▶ _RAW DATA_
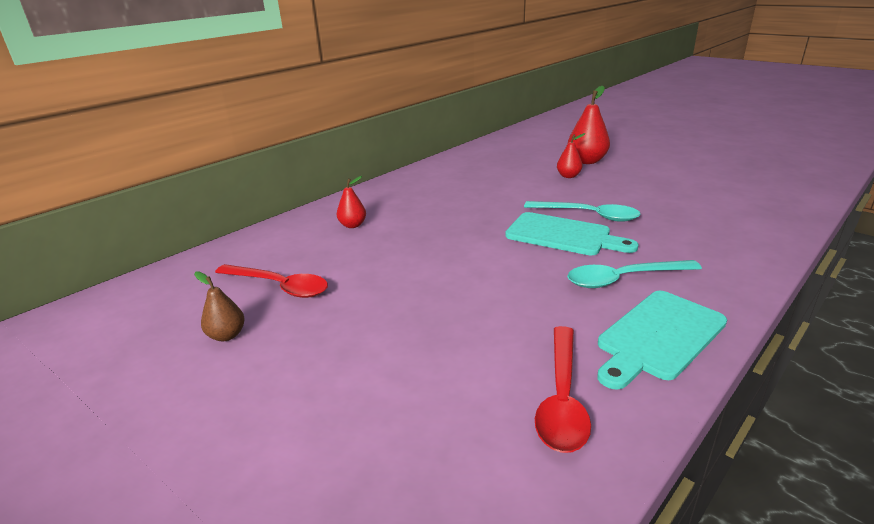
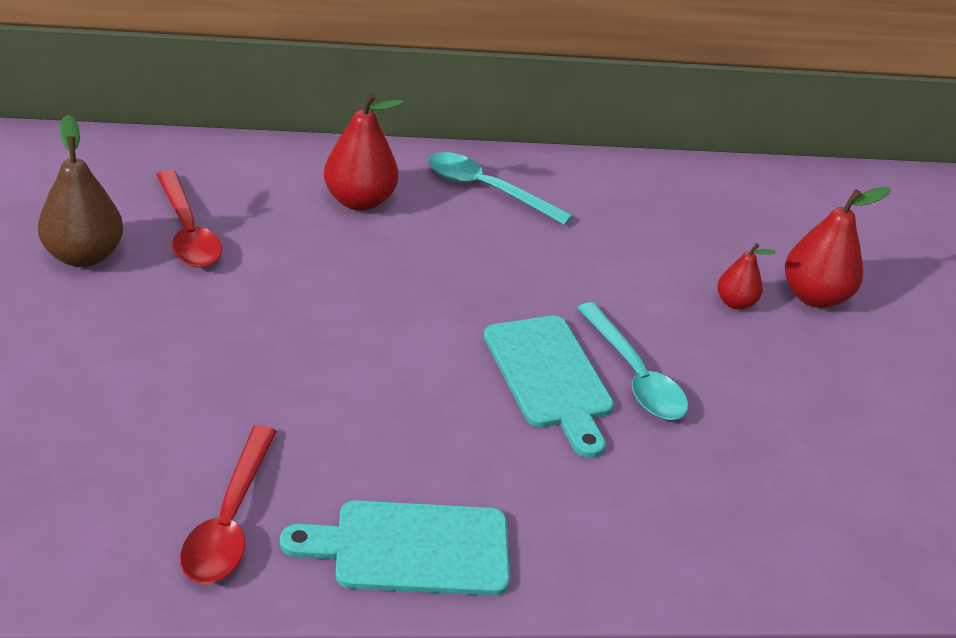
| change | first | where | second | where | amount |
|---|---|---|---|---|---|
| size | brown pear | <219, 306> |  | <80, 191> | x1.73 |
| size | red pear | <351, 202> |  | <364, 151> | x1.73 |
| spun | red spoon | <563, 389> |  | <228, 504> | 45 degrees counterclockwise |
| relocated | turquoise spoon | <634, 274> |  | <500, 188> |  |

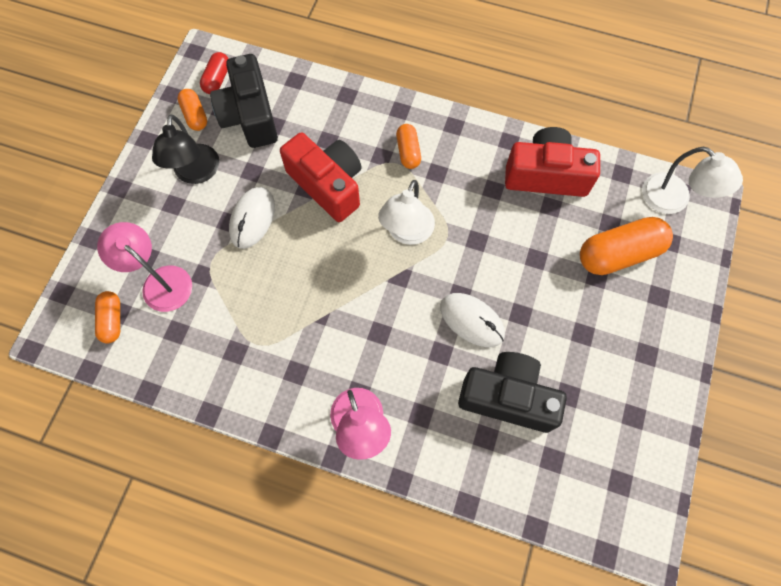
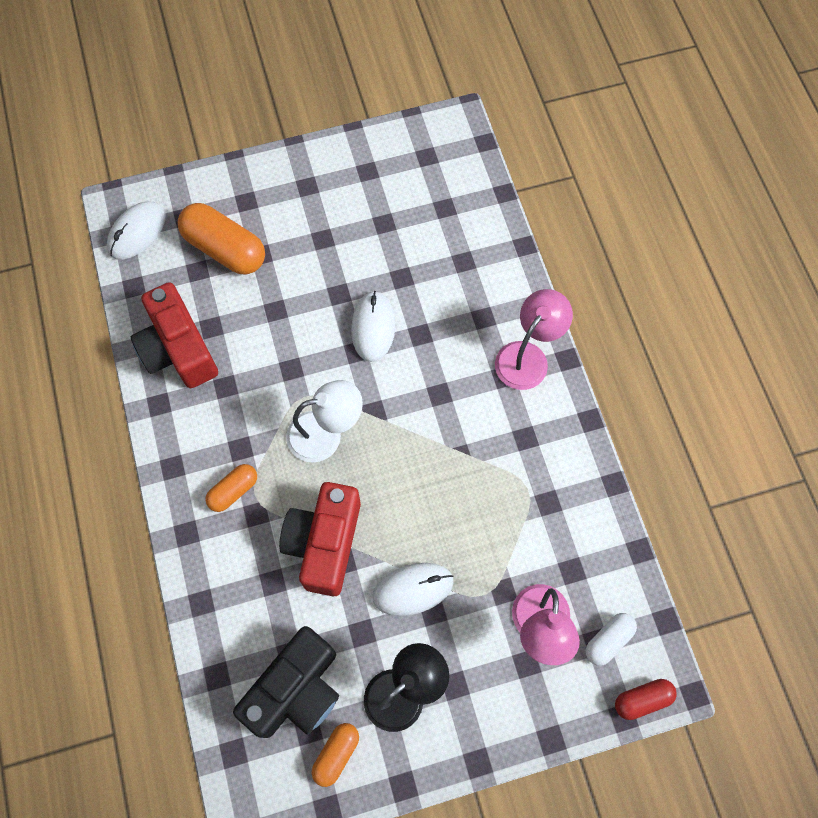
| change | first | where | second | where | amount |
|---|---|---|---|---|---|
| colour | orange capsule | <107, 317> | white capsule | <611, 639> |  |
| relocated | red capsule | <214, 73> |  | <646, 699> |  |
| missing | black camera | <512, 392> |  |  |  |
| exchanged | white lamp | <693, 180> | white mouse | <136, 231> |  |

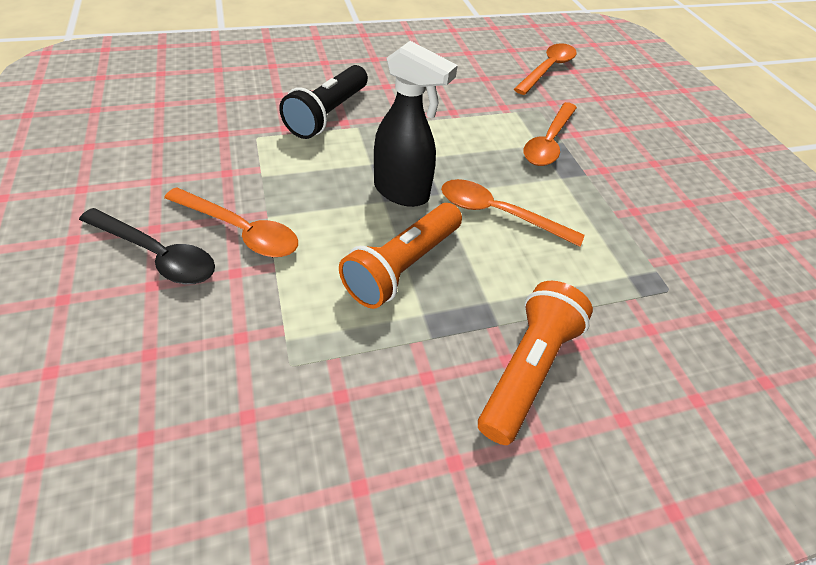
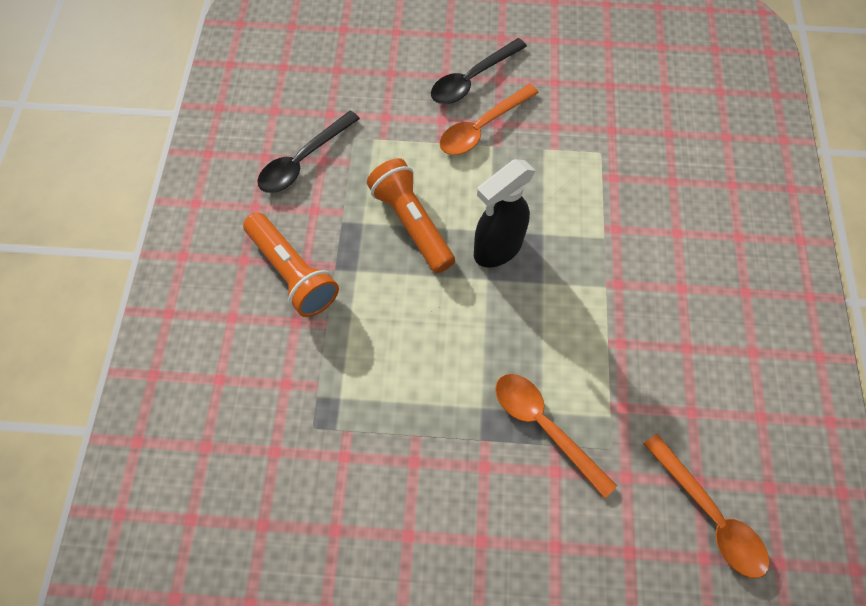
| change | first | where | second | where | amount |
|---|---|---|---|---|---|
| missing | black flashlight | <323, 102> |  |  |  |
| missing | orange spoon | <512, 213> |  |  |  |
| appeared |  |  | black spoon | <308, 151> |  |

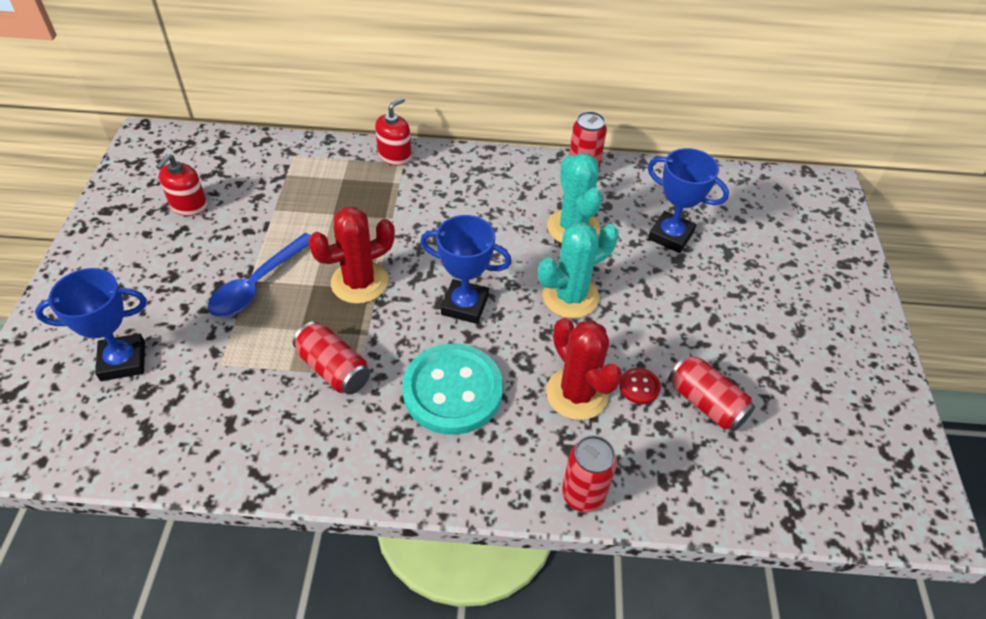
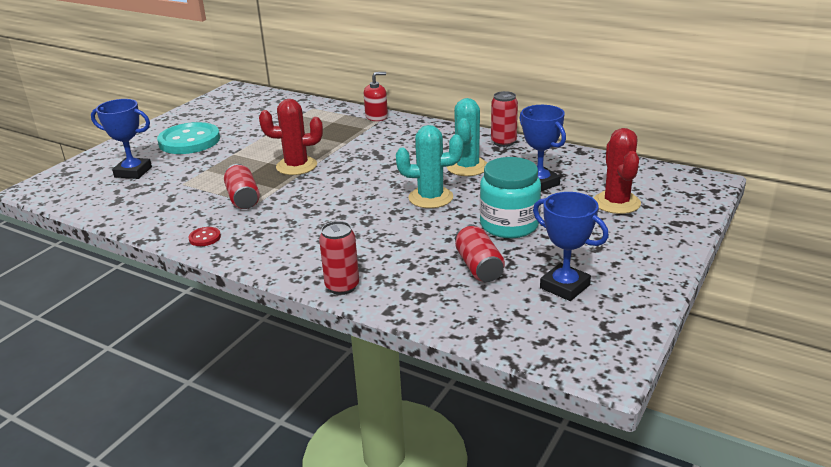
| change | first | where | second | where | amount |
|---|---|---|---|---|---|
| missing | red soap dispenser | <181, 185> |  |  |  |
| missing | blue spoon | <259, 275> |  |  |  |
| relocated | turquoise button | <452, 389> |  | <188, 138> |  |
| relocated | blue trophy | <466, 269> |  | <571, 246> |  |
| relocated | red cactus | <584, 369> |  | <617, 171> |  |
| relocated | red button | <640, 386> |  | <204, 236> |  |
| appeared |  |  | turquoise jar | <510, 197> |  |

▶ _WHAT YOU WILL DO_
Whenever a line in the entries above includes the word "size", pull that line out.

▶ _OUTPUT FOR THIS EXERCISE_
| size | brown pear | <219, 306> |  | <80, 191> | x1.73 |
| size | red pear | <351, 202> |  | <364, 151> | x1.73 |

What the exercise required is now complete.